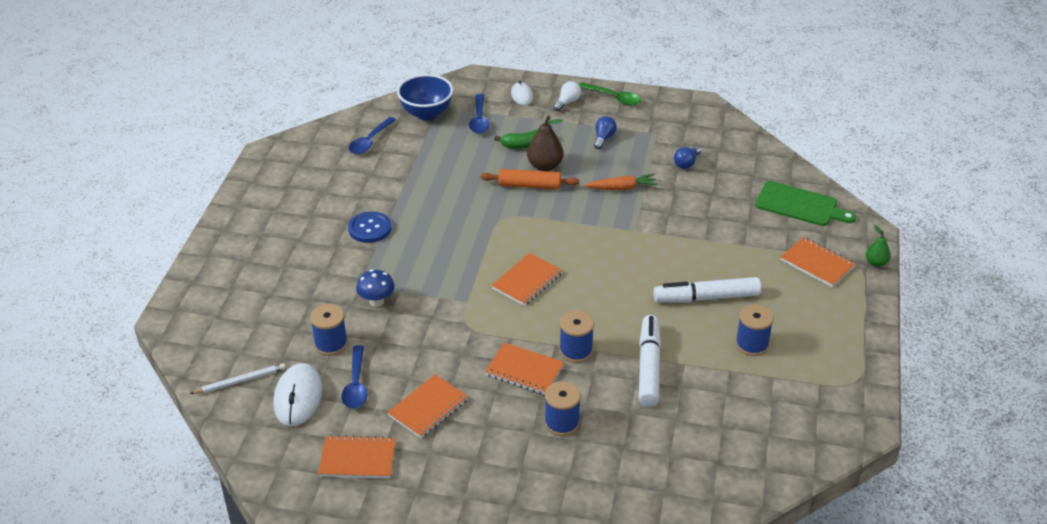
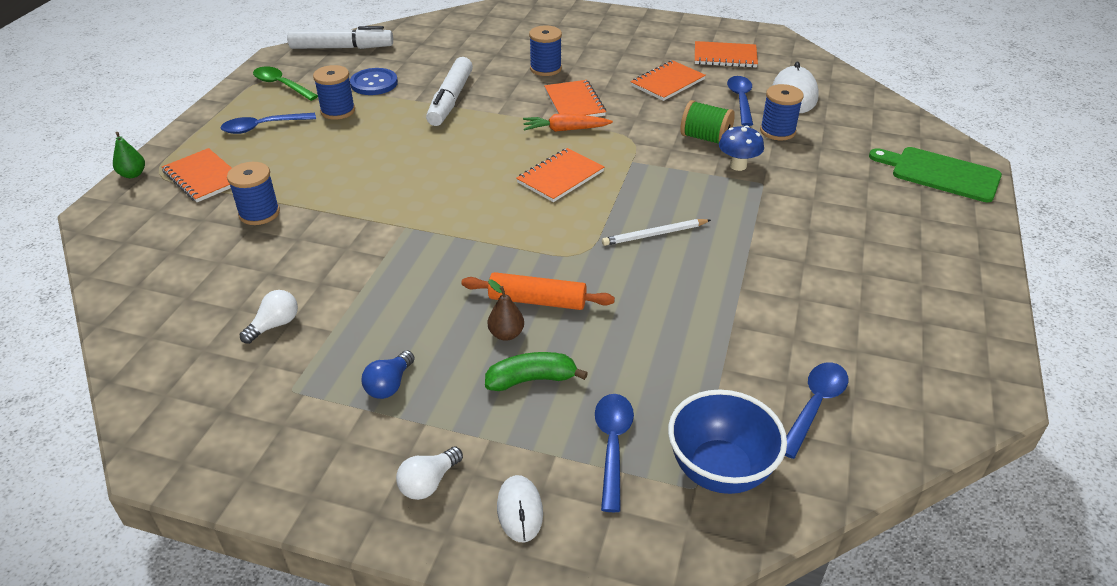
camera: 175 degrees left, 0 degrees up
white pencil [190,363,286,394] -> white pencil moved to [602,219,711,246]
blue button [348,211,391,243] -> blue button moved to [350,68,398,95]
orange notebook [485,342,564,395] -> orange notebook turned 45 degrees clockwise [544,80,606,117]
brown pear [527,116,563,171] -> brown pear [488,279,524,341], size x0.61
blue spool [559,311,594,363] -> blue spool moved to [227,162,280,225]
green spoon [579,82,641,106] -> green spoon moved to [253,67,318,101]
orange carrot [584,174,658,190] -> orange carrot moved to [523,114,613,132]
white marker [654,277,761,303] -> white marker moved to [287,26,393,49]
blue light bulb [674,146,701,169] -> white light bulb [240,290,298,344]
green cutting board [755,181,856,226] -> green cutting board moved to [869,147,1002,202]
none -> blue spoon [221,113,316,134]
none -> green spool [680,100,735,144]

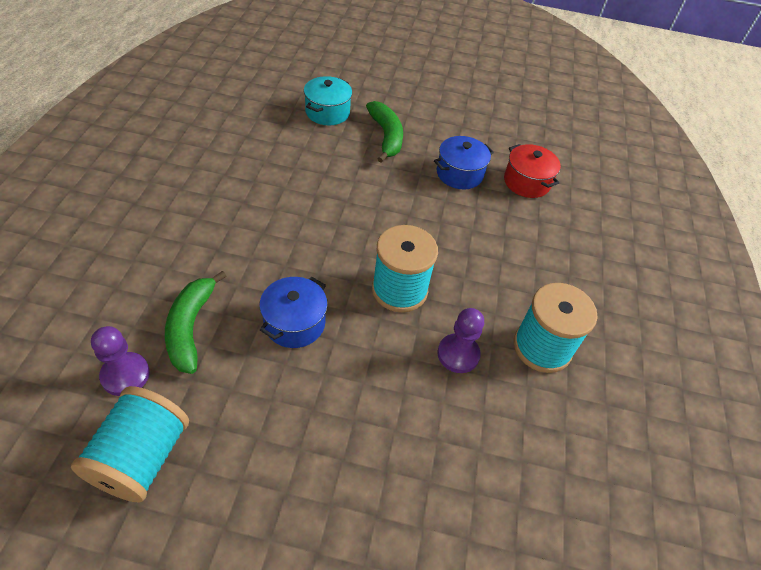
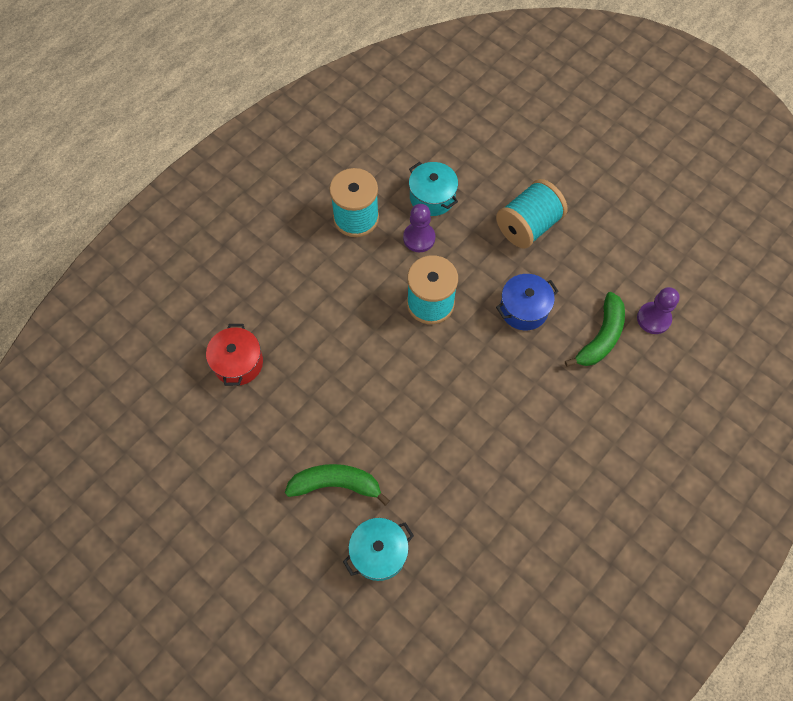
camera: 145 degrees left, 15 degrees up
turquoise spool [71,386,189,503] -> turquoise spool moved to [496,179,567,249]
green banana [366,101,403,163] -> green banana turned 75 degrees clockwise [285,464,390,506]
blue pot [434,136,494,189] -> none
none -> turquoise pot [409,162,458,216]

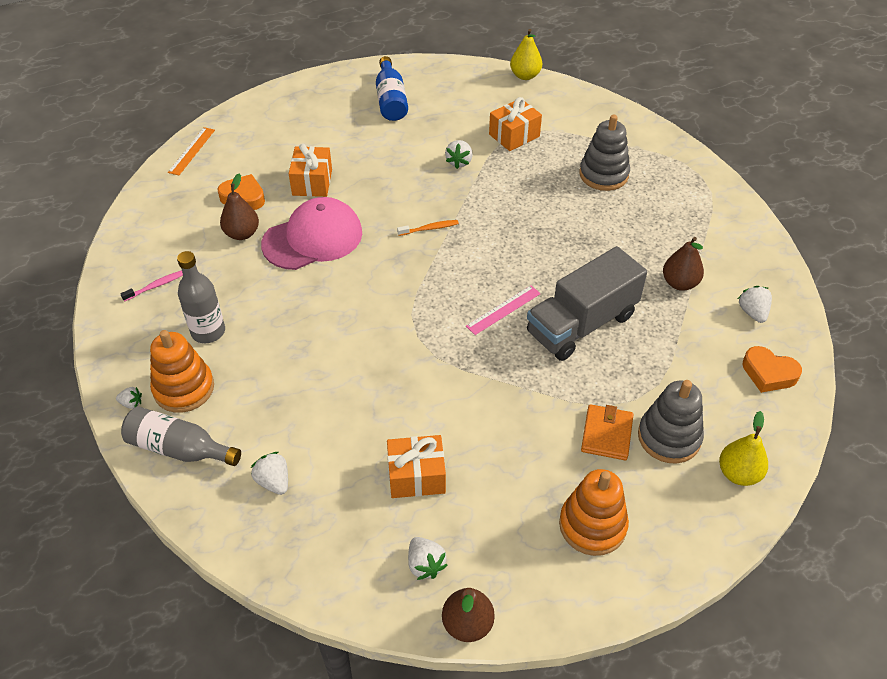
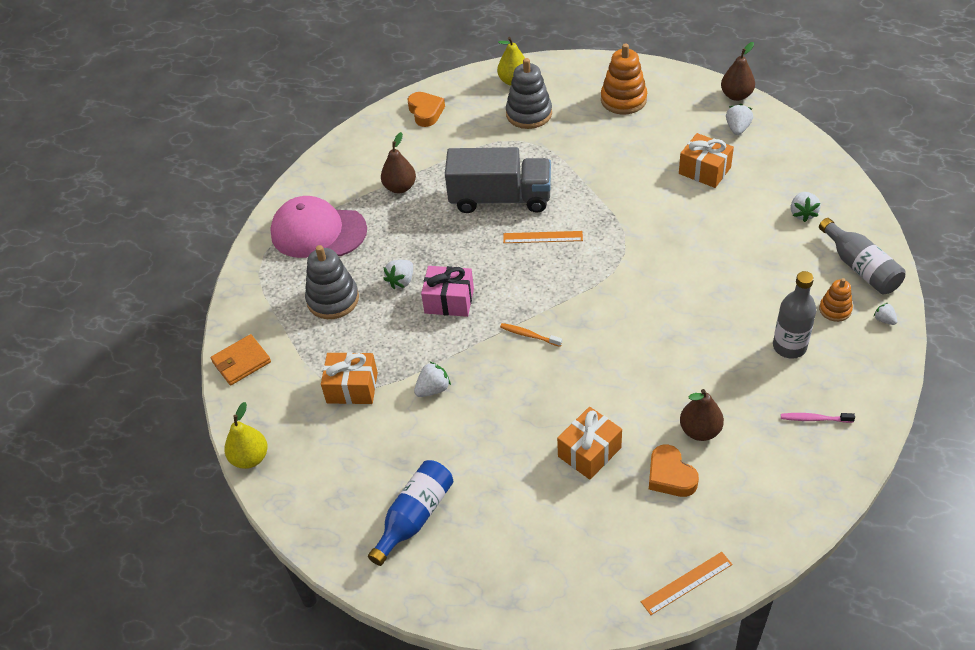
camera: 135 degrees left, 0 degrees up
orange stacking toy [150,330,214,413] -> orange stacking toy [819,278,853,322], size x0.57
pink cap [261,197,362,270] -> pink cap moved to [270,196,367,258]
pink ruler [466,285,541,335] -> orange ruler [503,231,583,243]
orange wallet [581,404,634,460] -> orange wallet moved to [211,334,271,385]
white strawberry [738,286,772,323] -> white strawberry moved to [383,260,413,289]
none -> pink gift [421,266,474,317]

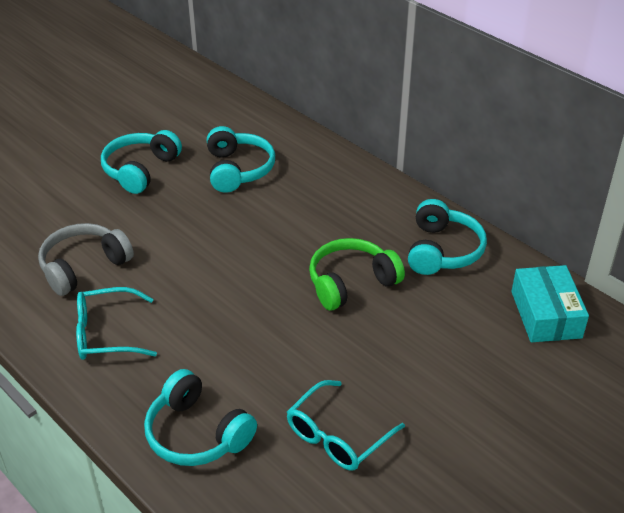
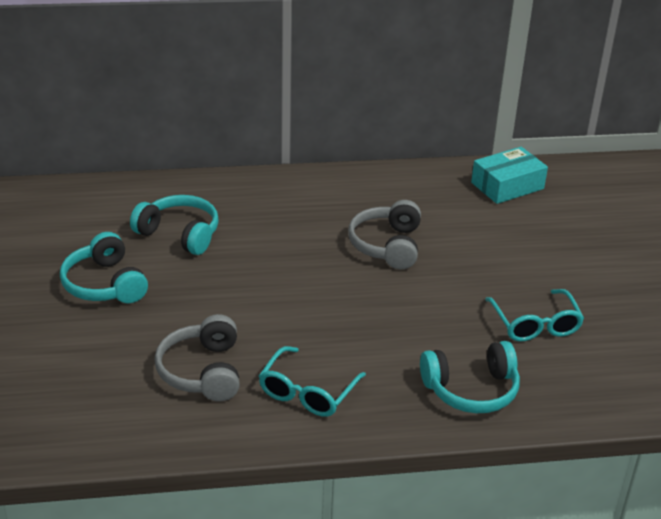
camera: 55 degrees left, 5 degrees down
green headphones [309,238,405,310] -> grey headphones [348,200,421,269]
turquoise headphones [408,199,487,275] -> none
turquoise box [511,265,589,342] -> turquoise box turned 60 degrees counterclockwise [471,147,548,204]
····················
■ TASK TO CARRY OUT ■
A word-for-word copy of the lines above from the one with "blue button [348,211,391,243]" through the one with "white marker [654,277,761,303]", inclusive, is the only output wanted.

■ RESPONSE BOX ■
blue button [348,211,391,243] -> blue button moved to [350,68,398,95]
orange notebook [485,342,564,395] -> orange notebook turned 45 degrees clockwise [544,80,606,117]
brown pear [527,116,563,171] -> brown pear [488,279,524,341], size x0.61
blue spool [559,311,594,363] -> blue spool moved to [227,162,280,225]
green spoon [579,82,641,106] -> green spoon moved to [253,67,318,101]
orange carrot [584,174,658,190] -> orange carrot moved to [523,114,613,132]
white marker [654,277,761,303] -> white marker moved to [287,26,393,49]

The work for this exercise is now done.